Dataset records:
>> Begin
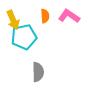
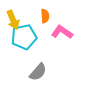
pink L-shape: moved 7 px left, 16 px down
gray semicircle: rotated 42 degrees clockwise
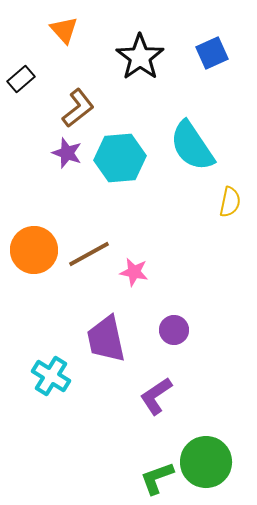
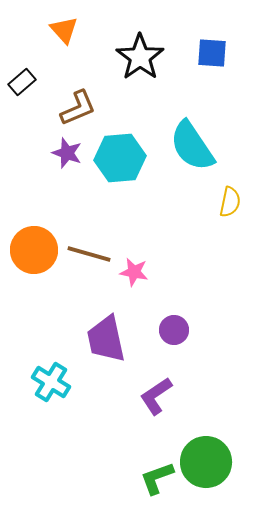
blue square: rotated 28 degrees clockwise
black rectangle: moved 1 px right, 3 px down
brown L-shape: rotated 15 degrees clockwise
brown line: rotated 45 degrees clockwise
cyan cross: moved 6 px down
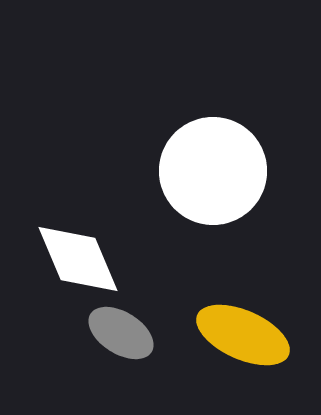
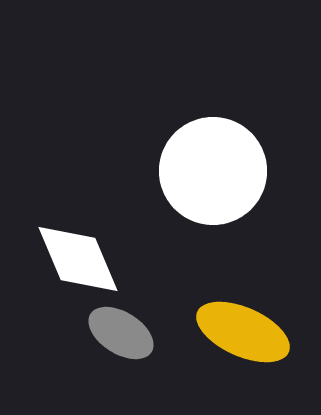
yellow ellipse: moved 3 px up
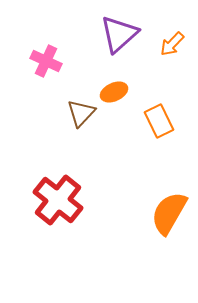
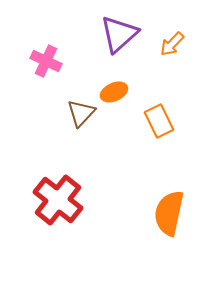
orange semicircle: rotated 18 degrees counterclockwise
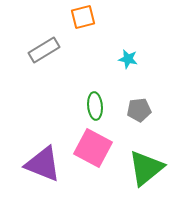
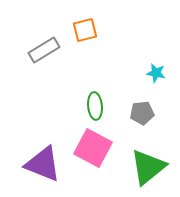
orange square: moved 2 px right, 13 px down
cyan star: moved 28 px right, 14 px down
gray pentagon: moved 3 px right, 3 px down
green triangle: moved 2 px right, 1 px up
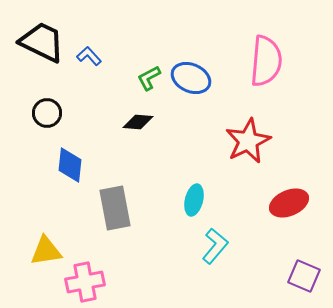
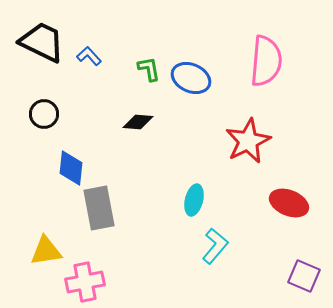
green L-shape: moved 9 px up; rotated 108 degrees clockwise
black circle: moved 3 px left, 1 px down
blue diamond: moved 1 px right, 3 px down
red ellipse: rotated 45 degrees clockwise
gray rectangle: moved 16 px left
>> End
■ **Problem**: Alter everything in the listing from the line containing "yellow ellipse: moved 3 px up" down to the end of the listing by replacing each occurrence of "moved" with "shifted", keeping all other text unchanged. Return only those lines, without the pictures.

■ **Result of this exercise**:
yellow ellipse: shifted 3 px up
orange semicircle: rotated 18 degrees counterclockwise
orange square: shifted 2 px right, 13 px down
cyan star: shifted 28 px right, 14 px down
gray pentagon: shifted 3 px right, 3 px down
green triangle: shifted 2 px right, 1 px up
green L-shape: shifted 9 px up; rotated 108 degrees clockwise
black circle: shifted 3 px left, 1 px down
blue diamond: shifted 1 px right, 3 px down
red ellipse: rotated 45 degrees clockwise
gray rectangle: shifted 16 px left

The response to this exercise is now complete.